WRITTEN TASK:
Copy every line in the records below that contains the string "instrumentName".

:: DATA SHOWN

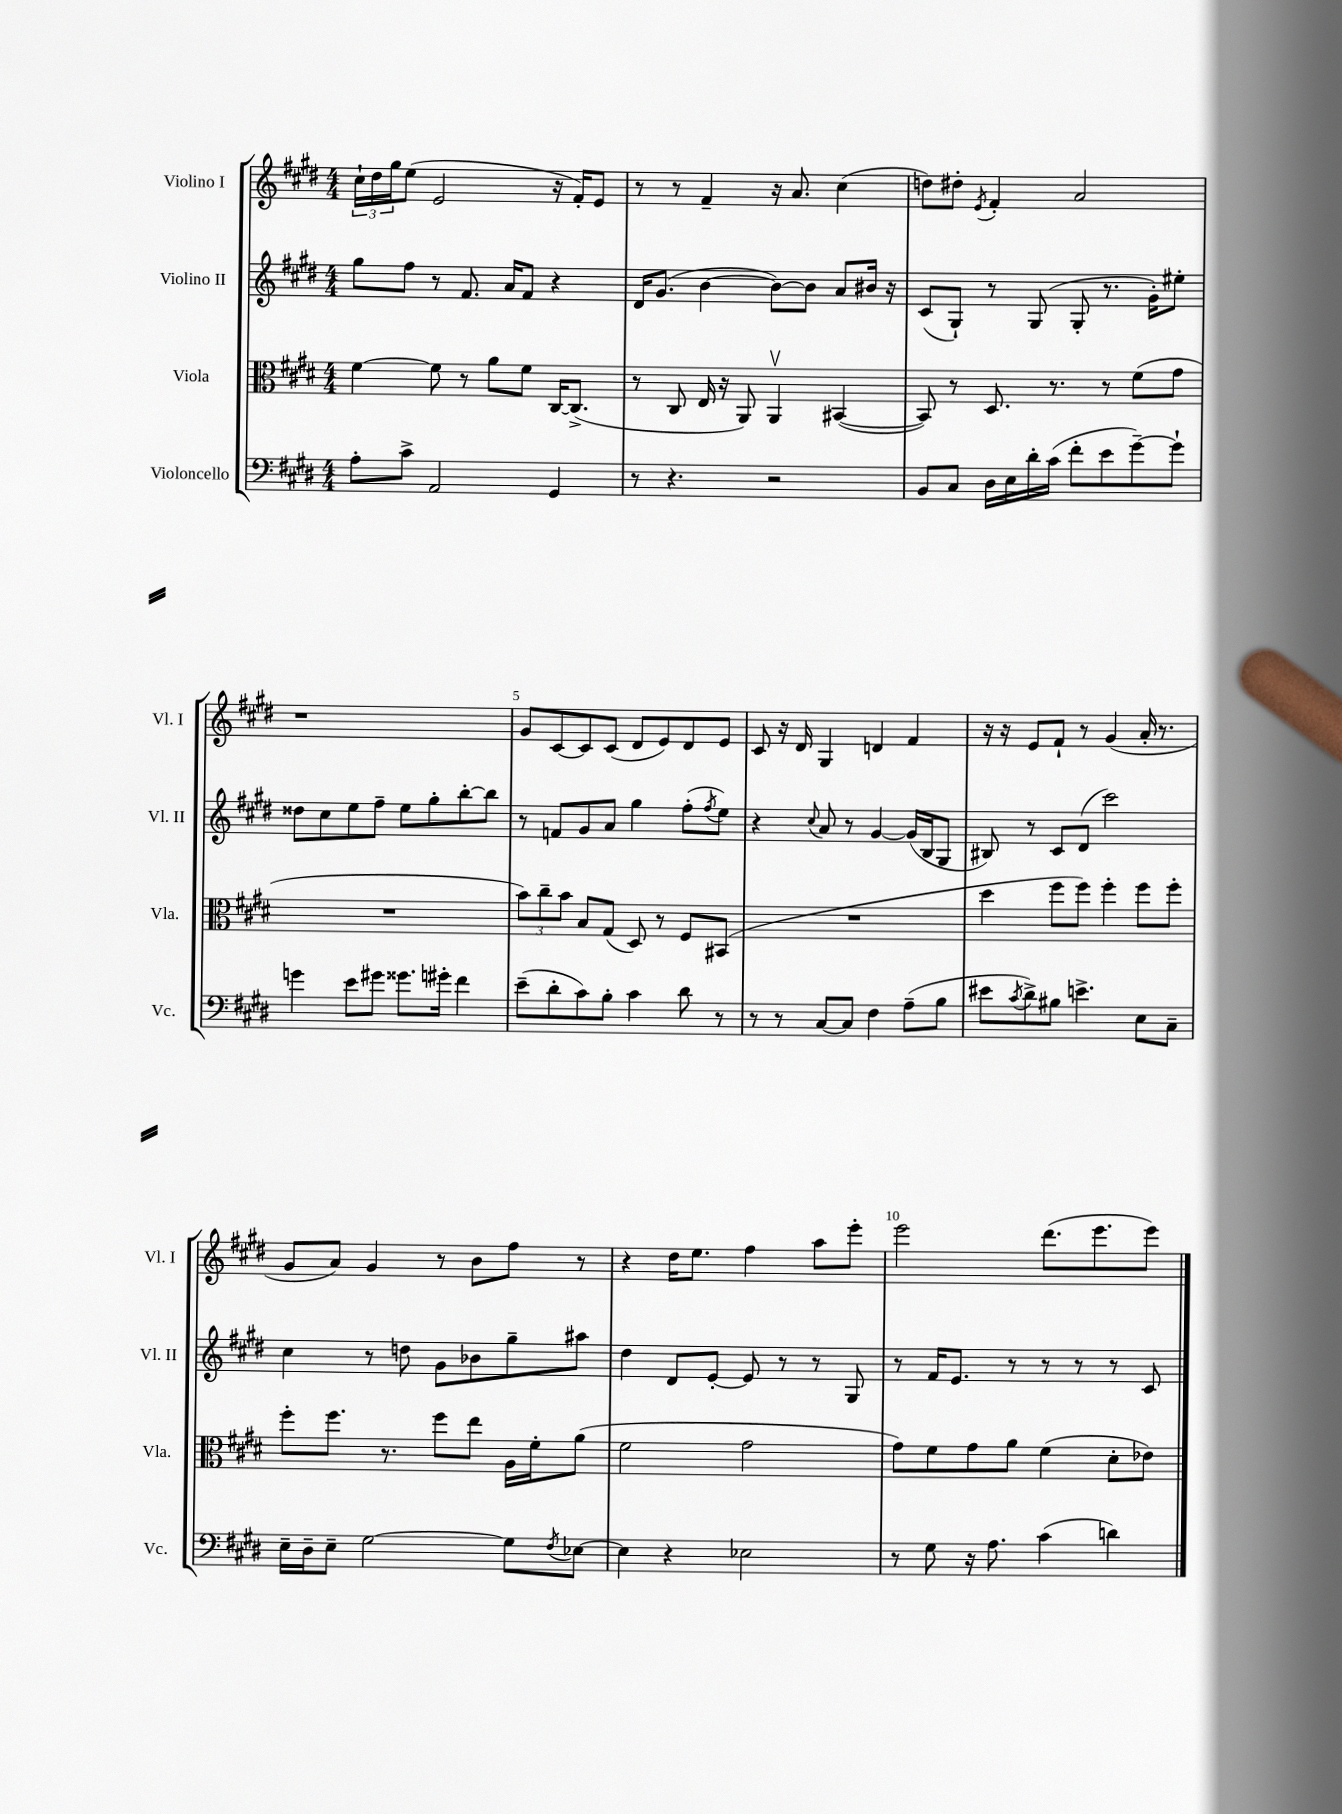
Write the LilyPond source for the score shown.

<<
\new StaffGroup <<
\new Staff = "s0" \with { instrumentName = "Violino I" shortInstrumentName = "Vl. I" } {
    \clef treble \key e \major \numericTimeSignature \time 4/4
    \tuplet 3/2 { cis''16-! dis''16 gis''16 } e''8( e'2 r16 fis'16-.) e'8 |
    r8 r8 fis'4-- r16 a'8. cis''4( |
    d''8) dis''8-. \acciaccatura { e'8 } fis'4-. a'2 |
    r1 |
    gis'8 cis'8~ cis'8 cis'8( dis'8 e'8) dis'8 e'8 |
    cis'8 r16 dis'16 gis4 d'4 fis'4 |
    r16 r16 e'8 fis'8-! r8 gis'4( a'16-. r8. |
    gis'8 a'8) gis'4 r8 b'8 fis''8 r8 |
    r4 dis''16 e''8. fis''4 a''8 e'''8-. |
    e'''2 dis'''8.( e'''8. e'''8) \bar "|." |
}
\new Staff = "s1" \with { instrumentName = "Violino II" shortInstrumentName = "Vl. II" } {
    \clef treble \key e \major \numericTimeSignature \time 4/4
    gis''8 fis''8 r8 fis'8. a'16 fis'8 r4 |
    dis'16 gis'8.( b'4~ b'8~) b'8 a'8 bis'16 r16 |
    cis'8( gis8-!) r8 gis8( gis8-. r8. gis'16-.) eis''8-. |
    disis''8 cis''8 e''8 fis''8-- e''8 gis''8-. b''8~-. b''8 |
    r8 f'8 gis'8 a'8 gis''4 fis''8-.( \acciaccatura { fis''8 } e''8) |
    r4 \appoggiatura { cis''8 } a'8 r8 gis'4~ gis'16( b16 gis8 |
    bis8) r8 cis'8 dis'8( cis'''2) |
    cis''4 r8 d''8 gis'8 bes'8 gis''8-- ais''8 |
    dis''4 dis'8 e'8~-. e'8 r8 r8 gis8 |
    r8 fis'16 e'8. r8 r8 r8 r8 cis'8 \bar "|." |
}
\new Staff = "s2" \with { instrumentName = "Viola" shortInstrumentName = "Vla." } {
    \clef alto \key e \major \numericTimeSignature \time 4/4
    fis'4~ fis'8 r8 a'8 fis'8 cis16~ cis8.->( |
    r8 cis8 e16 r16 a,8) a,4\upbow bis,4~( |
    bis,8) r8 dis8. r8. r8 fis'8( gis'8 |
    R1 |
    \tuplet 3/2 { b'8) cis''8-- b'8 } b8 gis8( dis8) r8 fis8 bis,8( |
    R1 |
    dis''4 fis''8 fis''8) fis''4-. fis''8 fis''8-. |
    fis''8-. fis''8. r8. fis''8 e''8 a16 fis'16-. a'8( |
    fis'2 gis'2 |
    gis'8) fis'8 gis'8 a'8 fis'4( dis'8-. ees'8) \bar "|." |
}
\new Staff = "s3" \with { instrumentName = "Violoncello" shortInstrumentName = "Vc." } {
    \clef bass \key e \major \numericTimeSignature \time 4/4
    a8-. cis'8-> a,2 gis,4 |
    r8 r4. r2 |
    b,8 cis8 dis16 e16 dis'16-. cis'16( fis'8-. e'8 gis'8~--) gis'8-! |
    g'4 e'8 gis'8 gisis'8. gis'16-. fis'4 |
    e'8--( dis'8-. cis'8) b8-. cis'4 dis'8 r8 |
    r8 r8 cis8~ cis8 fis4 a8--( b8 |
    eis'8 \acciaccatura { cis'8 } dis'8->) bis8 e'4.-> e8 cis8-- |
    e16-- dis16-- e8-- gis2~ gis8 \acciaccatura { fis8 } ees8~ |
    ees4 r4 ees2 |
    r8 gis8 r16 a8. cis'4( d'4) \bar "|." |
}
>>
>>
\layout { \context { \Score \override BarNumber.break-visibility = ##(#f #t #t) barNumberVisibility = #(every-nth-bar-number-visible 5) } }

::::

TASK OUTPUT:
\new Staff = "s0" \with { instrumentName = "Violino I" shortInstrumentName = "Vl. I" } {
\new Staff = "s1" \with { instrumentName = "Violino II" shortInstrumentName = "Vl. II" } {
\new Staff = "s2" \with { instrumentName = "Viola" shortInstrumentName = "Vla." } {
\new Staff = "s3" \with { instrumentName = "Violoncello" shortInstrumentName = "Vc." } {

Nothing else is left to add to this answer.